[Items from a dataset]
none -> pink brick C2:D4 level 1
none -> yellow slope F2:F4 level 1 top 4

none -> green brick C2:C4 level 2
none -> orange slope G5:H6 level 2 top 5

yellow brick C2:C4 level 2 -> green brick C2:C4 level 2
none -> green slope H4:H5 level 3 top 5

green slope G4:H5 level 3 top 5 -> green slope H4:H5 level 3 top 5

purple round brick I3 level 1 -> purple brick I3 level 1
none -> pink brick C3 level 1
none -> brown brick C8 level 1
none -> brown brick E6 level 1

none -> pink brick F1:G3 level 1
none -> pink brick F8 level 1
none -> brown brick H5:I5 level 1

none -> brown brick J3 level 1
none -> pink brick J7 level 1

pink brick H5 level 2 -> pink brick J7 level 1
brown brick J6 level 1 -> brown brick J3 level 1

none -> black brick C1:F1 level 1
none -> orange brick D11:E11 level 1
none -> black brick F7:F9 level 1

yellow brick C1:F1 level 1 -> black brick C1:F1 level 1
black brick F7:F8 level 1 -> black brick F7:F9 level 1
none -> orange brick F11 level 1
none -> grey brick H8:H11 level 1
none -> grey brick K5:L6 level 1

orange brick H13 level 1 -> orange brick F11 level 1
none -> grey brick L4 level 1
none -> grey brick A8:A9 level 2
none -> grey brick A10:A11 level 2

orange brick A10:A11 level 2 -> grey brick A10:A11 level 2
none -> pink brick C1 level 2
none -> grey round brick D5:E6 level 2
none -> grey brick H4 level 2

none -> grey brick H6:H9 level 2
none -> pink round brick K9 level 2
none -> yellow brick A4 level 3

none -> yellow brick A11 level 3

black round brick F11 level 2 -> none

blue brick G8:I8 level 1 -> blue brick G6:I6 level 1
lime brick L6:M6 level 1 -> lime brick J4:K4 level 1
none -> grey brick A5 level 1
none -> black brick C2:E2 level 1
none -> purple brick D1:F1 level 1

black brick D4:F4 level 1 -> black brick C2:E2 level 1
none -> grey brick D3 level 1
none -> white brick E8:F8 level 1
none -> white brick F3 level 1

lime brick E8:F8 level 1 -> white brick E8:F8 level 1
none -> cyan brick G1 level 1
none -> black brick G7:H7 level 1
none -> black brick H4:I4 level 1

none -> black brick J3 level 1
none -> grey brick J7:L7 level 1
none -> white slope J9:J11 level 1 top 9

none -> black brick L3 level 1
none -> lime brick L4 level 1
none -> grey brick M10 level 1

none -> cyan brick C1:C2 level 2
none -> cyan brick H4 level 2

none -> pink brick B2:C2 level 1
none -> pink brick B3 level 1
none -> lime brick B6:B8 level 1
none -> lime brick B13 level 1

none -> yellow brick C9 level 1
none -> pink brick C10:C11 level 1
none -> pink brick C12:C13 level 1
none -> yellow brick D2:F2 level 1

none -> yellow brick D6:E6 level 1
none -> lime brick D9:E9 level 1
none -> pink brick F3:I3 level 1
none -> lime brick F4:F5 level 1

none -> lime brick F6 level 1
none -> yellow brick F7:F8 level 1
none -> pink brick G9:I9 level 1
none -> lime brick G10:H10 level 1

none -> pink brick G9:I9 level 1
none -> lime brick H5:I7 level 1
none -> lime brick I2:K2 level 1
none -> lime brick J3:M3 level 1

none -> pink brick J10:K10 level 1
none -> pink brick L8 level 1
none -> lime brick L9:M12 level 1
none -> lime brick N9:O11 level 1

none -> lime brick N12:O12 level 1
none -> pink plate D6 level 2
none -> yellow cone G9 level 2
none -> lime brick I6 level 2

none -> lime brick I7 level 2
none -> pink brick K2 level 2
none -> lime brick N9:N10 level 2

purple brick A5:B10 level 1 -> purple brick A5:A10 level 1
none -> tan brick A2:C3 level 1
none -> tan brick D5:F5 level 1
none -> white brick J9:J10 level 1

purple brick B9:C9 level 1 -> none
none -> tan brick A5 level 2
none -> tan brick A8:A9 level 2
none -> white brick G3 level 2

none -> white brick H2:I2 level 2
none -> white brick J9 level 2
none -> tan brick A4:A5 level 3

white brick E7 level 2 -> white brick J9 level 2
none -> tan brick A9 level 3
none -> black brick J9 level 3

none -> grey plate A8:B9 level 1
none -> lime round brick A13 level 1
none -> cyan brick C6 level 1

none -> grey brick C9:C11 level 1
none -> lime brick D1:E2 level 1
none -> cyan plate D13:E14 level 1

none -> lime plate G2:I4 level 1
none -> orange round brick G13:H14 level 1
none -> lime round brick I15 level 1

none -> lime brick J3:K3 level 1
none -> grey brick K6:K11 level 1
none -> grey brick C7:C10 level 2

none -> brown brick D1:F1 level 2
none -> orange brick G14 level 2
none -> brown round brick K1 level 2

* REQUIRED WORK:
Output the lines of the records above exactly as they appear, from the line containing "none -> brown brick C8 level 1" through the line containing "none -> grey brick A10:A11 level 2".

* RESPONSE BELOW:
none -> brown brick C8 level 1
none -> brown brick E6 level 1

none -> pink brick F1:G3 level 1
none -> pink brick F8 level 1
none -> brown brick H5:I5 level 1

none -> brown brick J3 level 1
none -> pink brick J7 level 1

pink brick H5 level 2 -> pink brick J7 level 1
brown brick J6 level 1 -> brown brick J3 level 1

none -> black brick C1:F1 level 1
none -> orange brick D11:E11 level 1
none -> black brick F7:F9 level 1

yellow brick C1:F1 level 1 -> black brick C1:F1 level 1
black brick F7:F8 level 1 -> black brick F7:F9 level 1
none -> orange brick F11 level 1
none -> grey brick H8:H11 level 1
none -> grey brick K5:L6 level 1

orange brick H13 level 1 -> orange brick F11 level 1
none -> grey brick L4 level 1
none -> grey brick A8:A9 level 2
none -> grey brick A10:A11 level 2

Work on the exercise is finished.